*YOUR INSTRUCTIONS*: Drop every image and restate the entries below word for word.

────

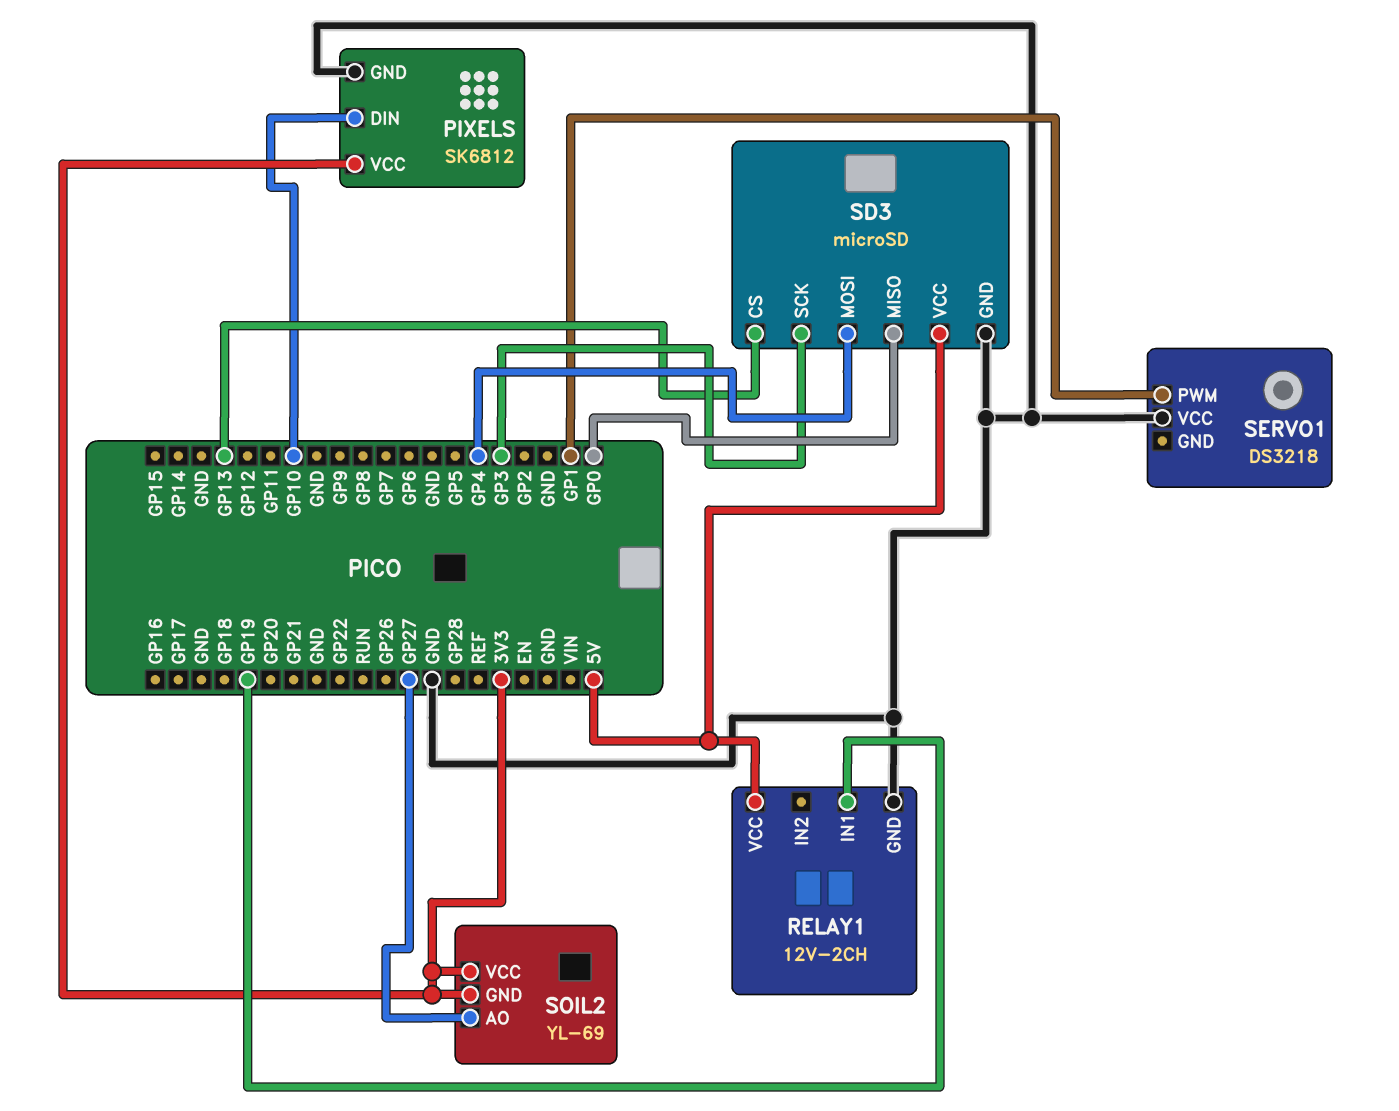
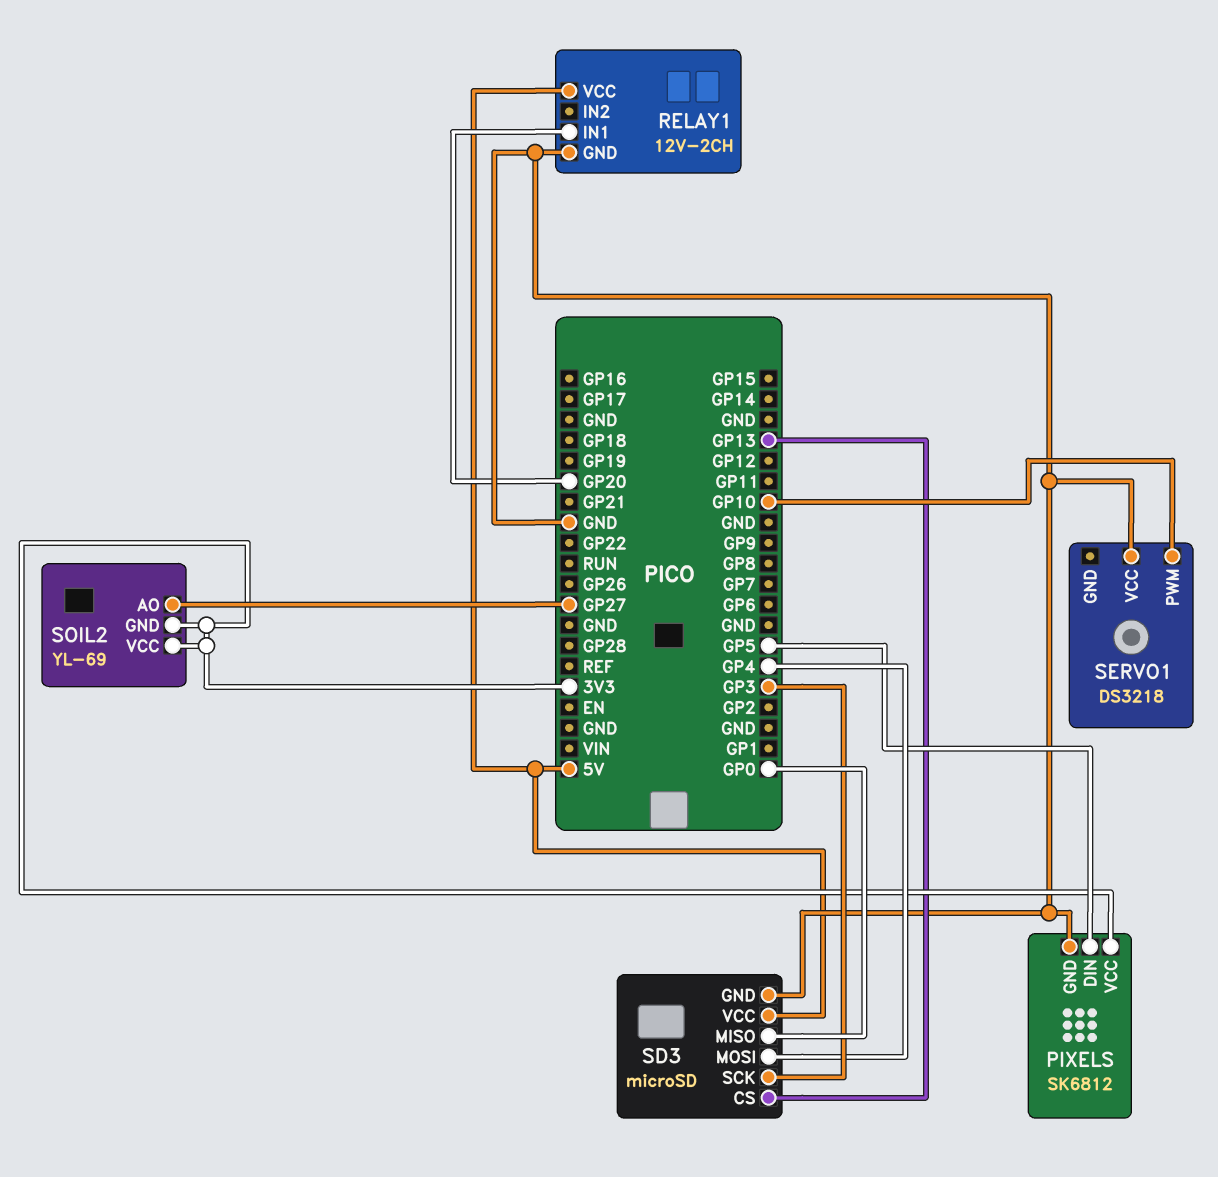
PIXELS pin DIN: GP10 -> GP5
RELAY1 pin IN1: GP19 -> GP20
SERVO1 pin PWM: GP1 -> GP10

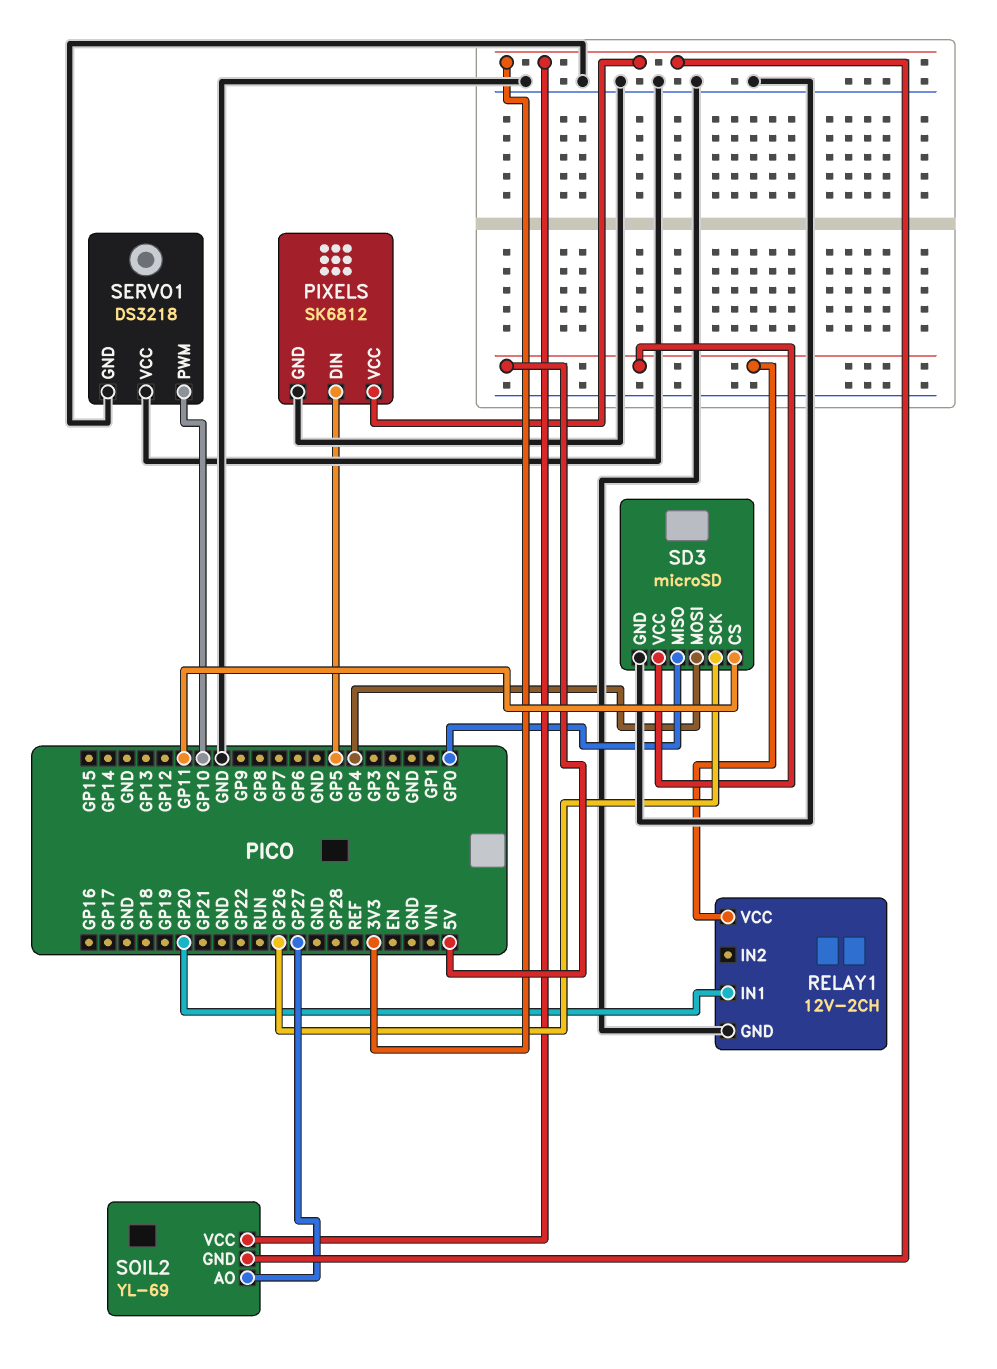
SD3 pin CS: GP13 -> GP11
SD3 pin SCK: GP3 -> GP26
SERVO1 pin GND: none -> GND

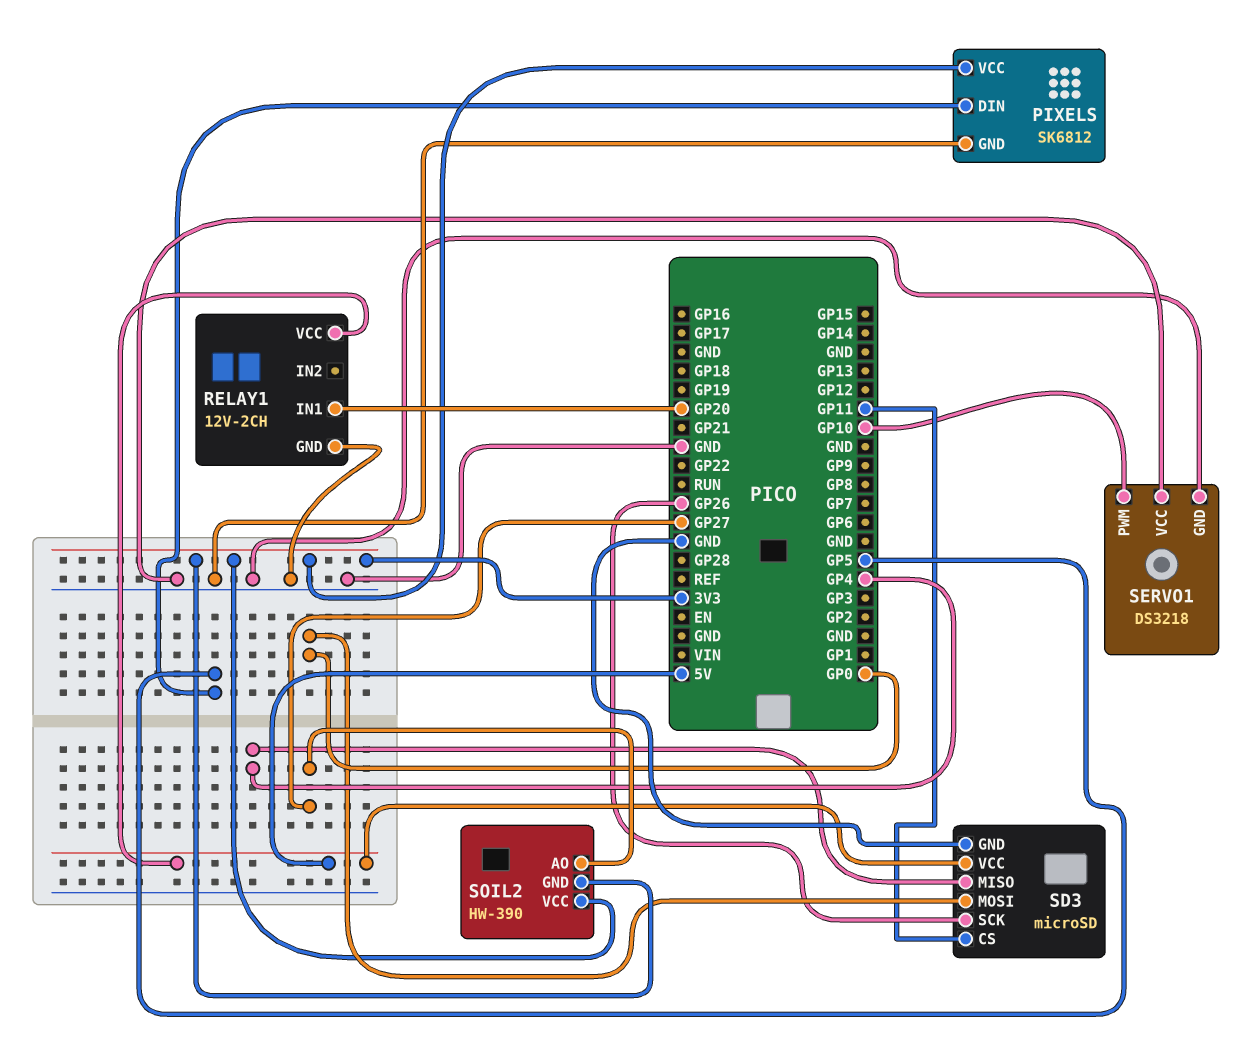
SD3 pin MISO: GP0 -> GP4
SD3 pin MOSI: GP4 -> GP0
SOIL2: YL-69 -> HW-390

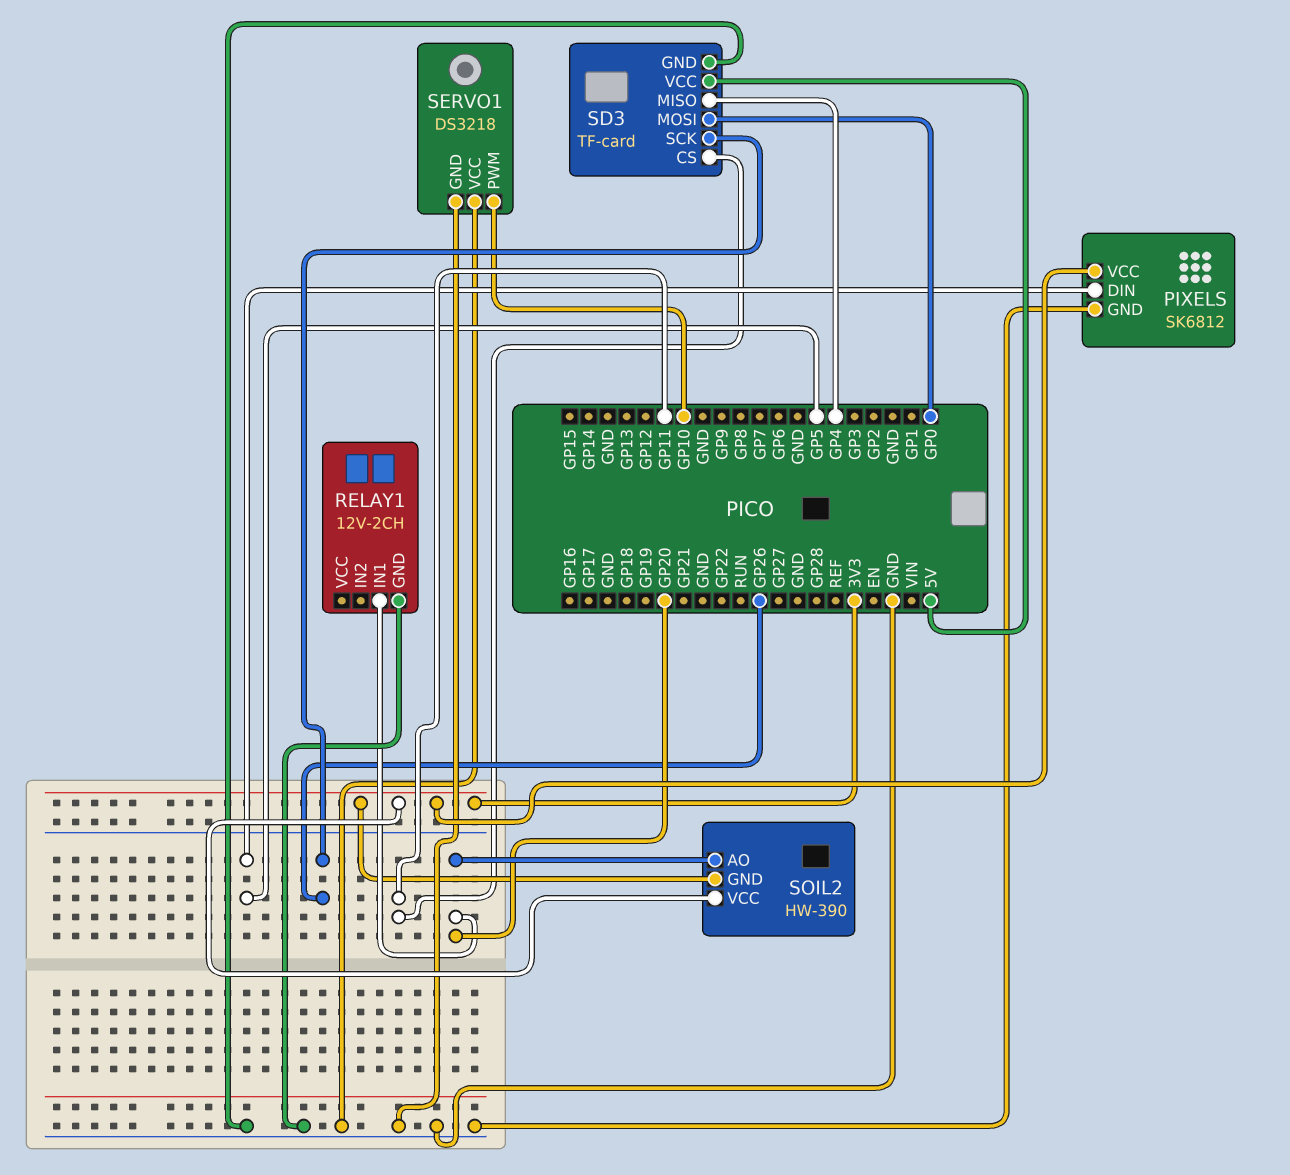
RELAY1 pin VCC: 5V -> none
SD3: microSD -> TF-card
SOIL2 pin AO: GP27 -> GP20

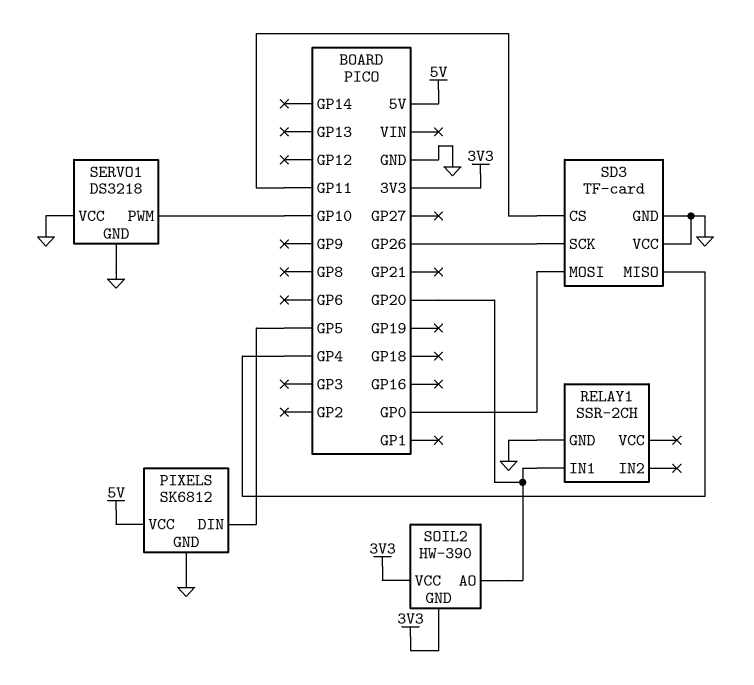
PIXELS pin VCC: 3V3 -> 5V
RELAY1: 12V-2CH -> SSR-2CH
SD3 pin VCC: 5V -> GND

────

*FINAL ANSWER*:
PIXELS pin DIN: GP10 -> GP5
RELAY1 pin IN1: GP19 -> GP20
SERVO1 pin PWM: GP1 -> GP10

SD3 pin CS: GP13 -> GP11
SD3 pin SCK: GP3 -> GP26
SERVO1 pin GND: none -> GND

SD3 pin MISO: GP0 -> GP4
SD3 pin MOSI: GP4 -> GP0
SOIL2: YL-69 -> HW-390

RELAY1 pin VCC: 5V -> none
SD3: microSD -> TF-card
SOIL2 pin AO: GP27 -> GP20

PIXELS pin VCC: 3V3 -> 5V
RELAY1: 12V-2CH -> SSR-2CH
SD3 pin VCC: 5V -> GND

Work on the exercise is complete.